TASK DETAILS: Nothing but the lines from the one containing "brown mushroom: 2 -> 4" through the end of the entries should be set down, each exactly as written.

(Items from a data source)
○ ○ ○ ○ ○
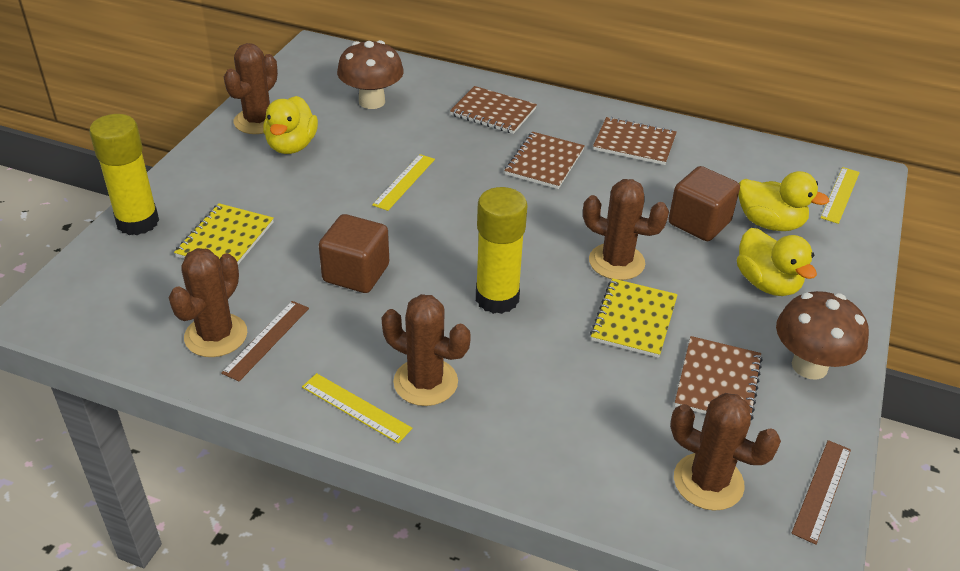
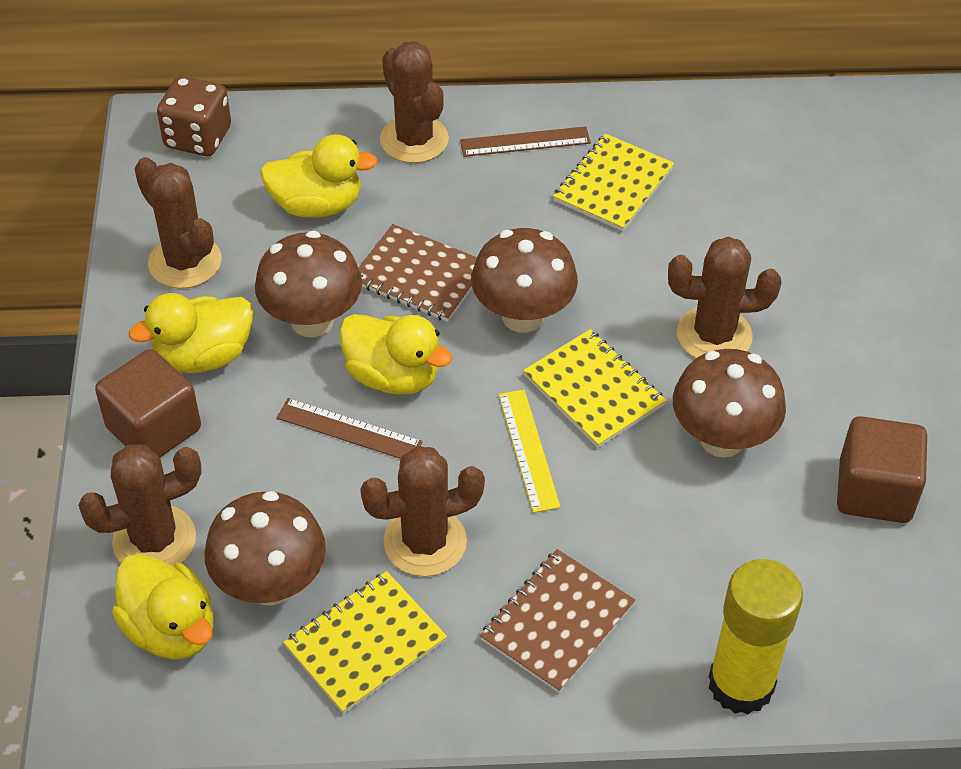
brown dice: 0 -> 1
brown mushroom: 2 -> 4
brown notebook: 4 -> 2
yellow duck: 3 -> 4
yellow glue stick: 2 -> 1
yellow notebook: 2 -> 3
yellow ruler: 3 -> 1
○ ○ ○ ○ ○
TASK OUTPUT:
brown mushroom: 2 -> 4
brown notebook: 4 -> 2
yellow duck: 3 -> 4
yellow glue stick: 2 -> 1
yellow notebook: 2 -> 3
yellow ruler: 3 -> 1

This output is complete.